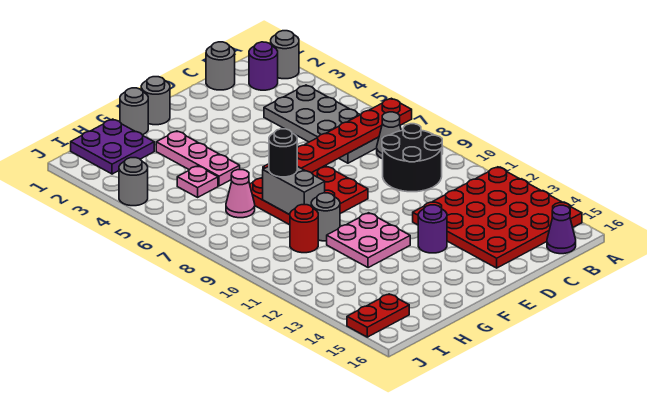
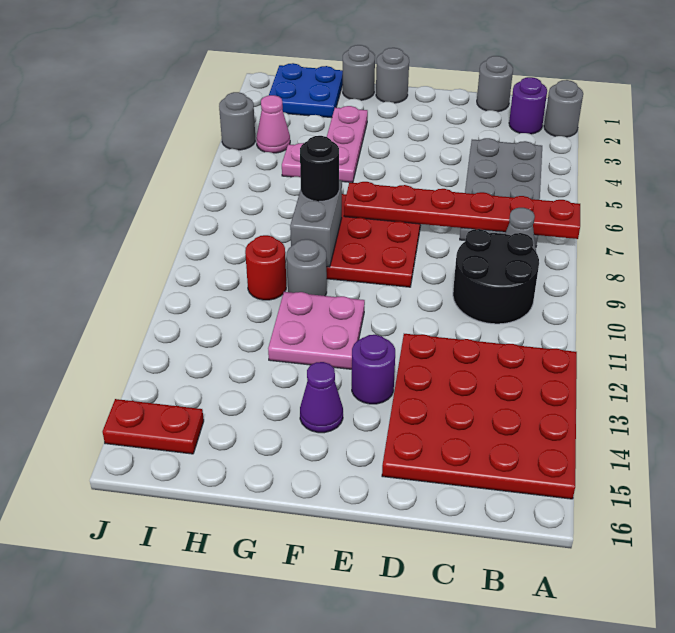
purple cone B16 level 1 -> purple cone F14 level 1
purple plate H1:I2 level 1 -> blue plate H1:I2 level 1
pink cone H7 level 1 -> pink cone I4 level 1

....................

Go through the material above and report each line containing "cone".

purple cone B16 level 1 -> purple cone F14 level 1
pink cone H7 level 1 -> pink cone I4 level 1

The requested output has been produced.